• Task item: The result should be the lines from the one holding "R5: 390 (CNT, LEDK2) -> 130 (CNT, LEDK2)" to the end of the records below, repeated exactly. No pictures.

------ Exercise input ------

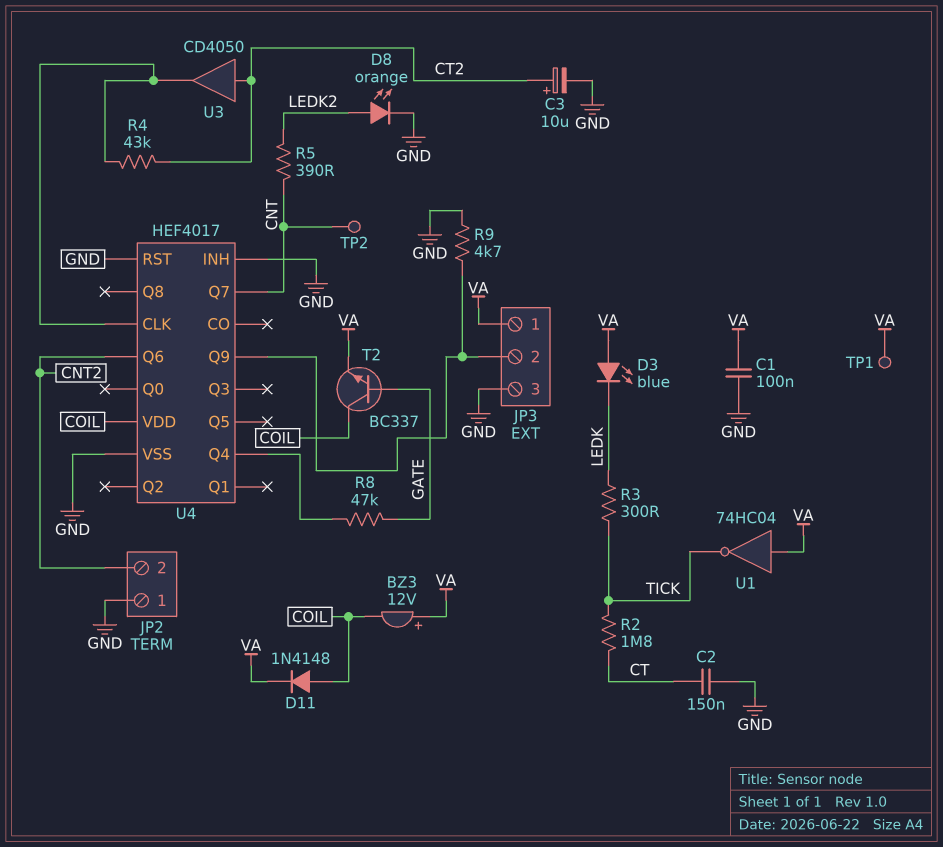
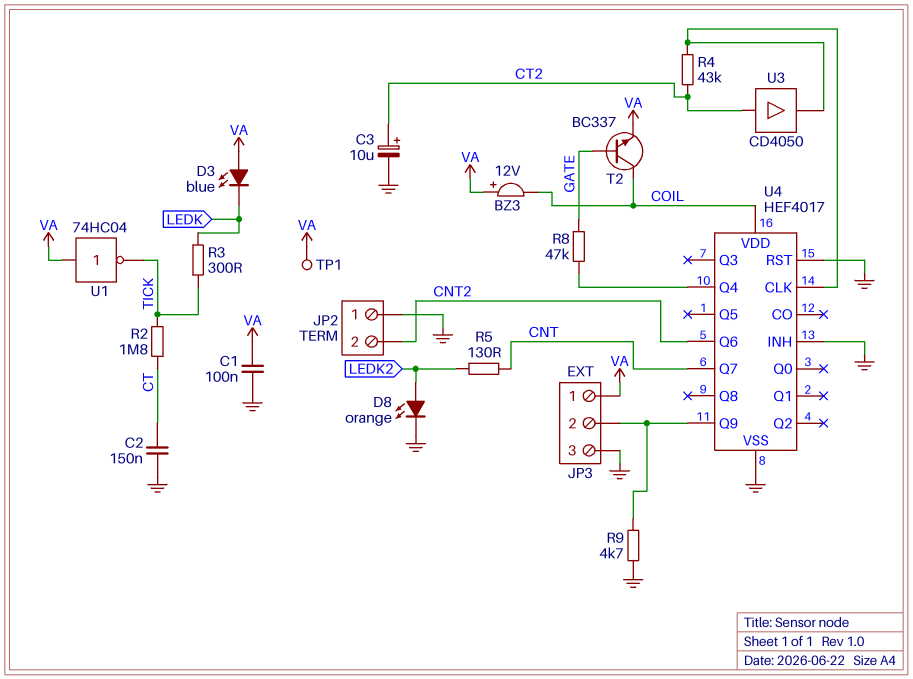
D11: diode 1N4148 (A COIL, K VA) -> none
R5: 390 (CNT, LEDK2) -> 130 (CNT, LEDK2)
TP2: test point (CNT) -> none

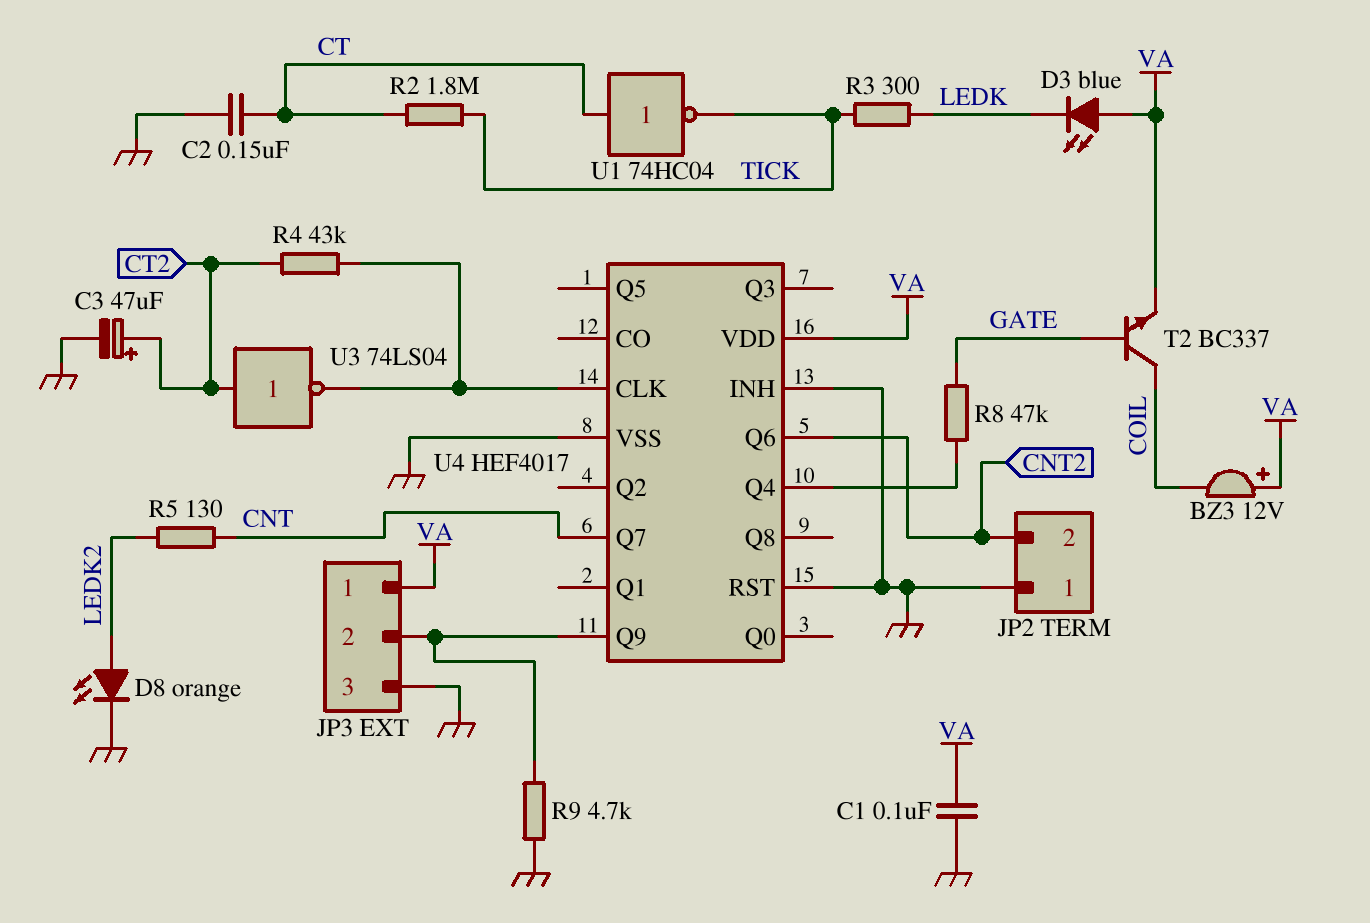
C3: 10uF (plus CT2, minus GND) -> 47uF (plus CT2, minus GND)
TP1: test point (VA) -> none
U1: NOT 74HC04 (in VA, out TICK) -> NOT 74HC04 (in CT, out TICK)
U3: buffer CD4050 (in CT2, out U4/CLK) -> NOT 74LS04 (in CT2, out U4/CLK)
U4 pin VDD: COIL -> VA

------

• Exercise response:
R5: 390 (CNT, LEDK2) -> 130 (CNT, LEDK2)
TP2: test point (CNT) -> none

C3: 10uF (plus CT2, minus GND) -> 47uF (plus CT2, minus GND)
TP1: test point (VA) -> none
U1: NOT 74HC04 (in VA, out TICK) -> NOT 74HC04 (in CT, out TICK)
U3: buffer CD4050 (in CT2, out U4/CLK) -> NOT 74LS04 (in CT2, out U4/CLK)
U4 pin VDD: COIL -> VA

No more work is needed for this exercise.